Set down exactly the lines below between the line holding "(402, 173) = (147, 175): red" and the line holding "(661, 360) = (771, 218): brown", inclusive; no other line belongs in the answer.

[Data for processing Boundary: Start]

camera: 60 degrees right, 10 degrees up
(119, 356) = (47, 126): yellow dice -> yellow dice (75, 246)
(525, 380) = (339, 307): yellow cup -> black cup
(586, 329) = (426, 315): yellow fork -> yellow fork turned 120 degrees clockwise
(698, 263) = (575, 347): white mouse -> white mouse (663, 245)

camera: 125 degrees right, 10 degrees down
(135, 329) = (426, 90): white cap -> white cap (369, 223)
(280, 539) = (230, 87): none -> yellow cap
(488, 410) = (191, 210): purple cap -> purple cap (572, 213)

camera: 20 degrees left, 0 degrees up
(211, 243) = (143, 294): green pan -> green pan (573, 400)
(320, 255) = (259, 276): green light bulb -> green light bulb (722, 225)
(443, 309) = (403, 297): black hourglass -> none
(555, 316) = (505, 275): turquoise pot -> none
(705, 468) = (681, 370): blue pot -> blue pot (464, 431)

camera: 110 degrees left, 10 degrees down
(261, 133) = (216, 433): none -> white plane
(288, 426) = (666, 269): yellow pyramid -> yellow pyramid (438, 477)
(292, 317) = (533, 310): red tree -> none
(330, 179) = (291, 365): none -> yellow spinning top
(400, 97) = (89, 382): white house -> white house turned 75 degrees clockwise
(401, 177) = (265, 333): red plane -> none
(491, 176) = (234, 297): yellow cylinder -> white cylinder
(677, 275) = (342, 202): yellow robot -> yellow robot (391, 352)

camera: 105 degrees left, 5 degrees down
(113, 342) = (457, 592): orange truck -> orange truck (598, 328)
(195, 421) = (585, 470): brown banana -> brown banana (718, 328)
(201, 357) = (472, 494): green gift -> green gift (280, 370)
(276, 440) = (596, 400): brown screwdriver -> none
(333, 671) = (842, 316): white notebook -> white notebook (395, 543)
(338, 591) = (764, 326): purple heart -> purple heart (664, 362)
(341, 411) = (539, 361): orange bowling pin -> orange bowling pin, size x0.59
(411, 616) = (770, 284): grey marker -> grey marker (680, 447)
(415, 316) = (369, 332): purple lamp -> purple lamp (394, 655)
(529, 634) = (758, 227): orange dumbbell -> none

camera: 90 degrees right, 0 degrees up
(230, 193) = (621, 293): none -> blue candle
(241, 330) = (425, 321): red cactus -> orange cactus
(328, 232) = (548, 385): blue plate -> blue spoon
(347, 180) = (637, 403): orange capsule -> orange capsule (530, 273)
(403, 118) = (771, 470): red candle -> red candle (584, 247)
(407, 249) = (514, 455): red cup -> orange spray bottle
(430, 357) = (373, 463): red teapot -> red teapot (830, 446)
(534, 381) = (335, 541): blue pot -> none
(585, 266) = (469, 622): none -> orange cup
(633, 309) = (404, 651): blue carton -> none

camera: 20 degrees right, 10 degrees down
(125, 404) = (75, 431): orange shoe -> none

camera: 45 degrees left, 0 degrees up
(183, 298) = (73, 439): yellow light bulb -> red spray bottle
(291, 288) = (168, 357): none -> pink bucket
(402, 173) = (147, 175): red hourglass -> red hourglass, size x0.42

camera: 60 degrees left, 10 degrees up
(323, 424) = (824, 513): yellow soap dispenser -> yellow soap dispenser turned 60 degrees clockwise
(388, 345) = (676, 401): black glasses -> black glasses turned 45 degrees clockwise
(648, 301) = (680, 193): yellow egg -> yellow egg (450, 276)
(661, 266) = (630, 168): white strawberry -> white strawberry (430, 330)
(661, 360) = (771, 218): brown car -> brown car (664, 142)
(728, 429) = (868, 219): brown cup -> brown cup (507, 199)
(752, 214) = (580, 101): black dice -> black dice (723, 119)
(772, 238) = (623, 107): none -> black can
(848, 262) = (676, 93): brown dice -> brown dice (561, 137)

[Data for processing Boundary: End]

Written answer:
(402, 173) = (147, 175): red hourglass -> red hourglass, size x0.42

camera: 60 degrees left, 10 degrees up
(323, 424) = (824, 513): yellow soap dispenser -> yellow soap dispenser turned 60 degrees clockwise
(388, 345) = (676, 401): black glasses -> black glasses turned 45 degrees clockwise
(648, 301) = (680, 193): yellow egg -> yellow egg (450, 276)
(661, 266) = (630, 168): white strawberry -> white strawberry (430, 330)
(661, 360) = (771, 218): brown car -> brown car (664, 142)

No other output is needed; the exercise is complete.